**What you have to do**
The answer should consist of each line from the data below that includes "none".

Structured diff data
==*==

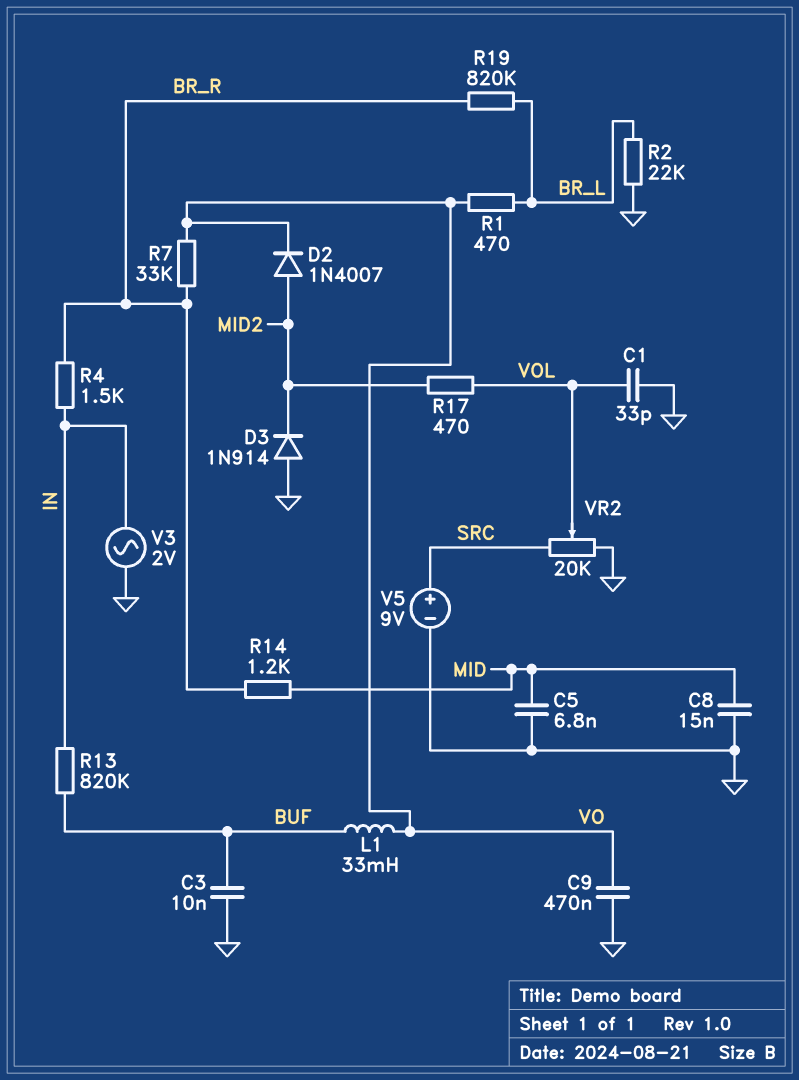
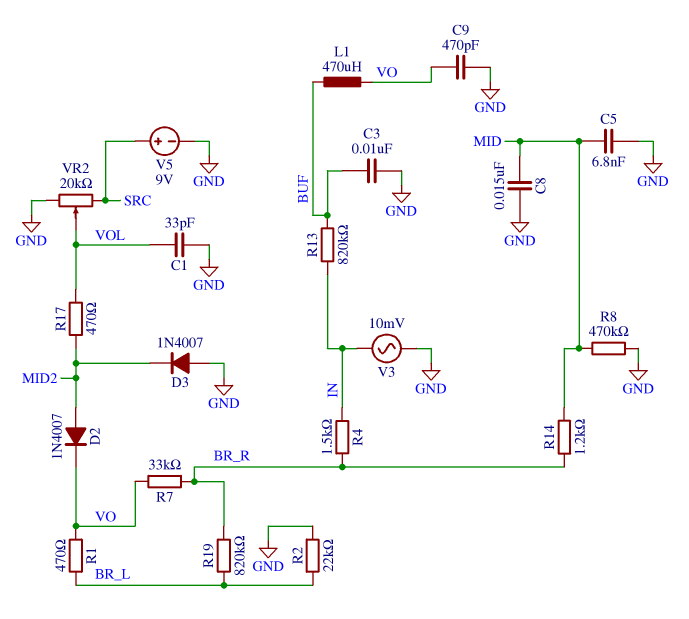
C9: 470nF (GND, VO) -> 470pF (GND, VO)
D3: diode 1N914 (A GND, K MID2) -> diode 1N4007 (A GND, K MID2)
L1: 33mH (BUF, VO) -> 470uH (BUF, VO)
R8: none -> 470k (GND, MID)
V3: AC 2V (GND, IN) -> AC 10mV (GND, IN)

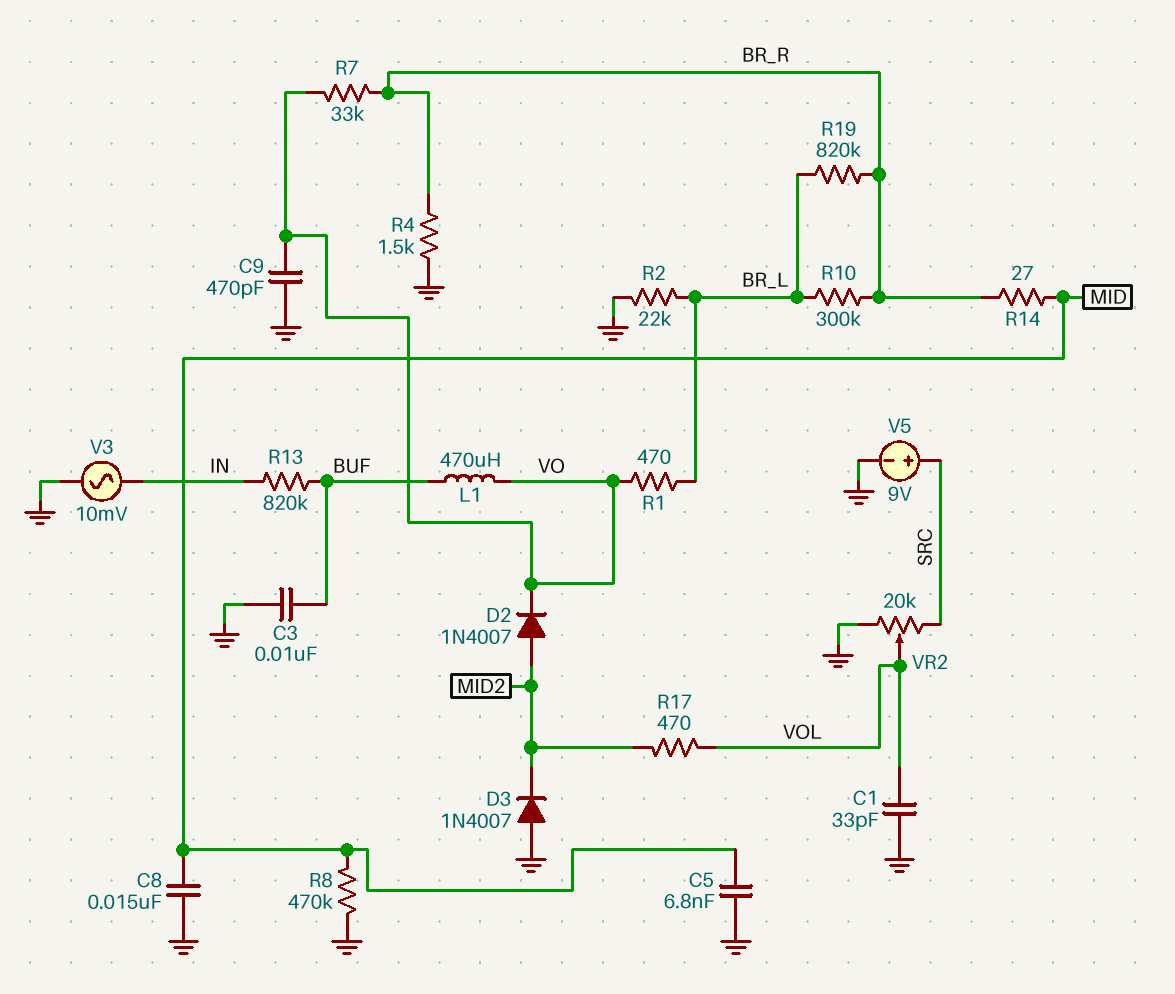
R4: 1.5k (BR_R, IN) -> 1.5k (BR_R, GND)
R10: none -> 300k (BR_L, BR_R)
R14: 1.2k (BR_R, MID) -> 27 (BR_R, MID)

==*==

**Task output**
R8: none -> 470k (GND, MID)
R10: none -> 300k (BR_L, BR_R)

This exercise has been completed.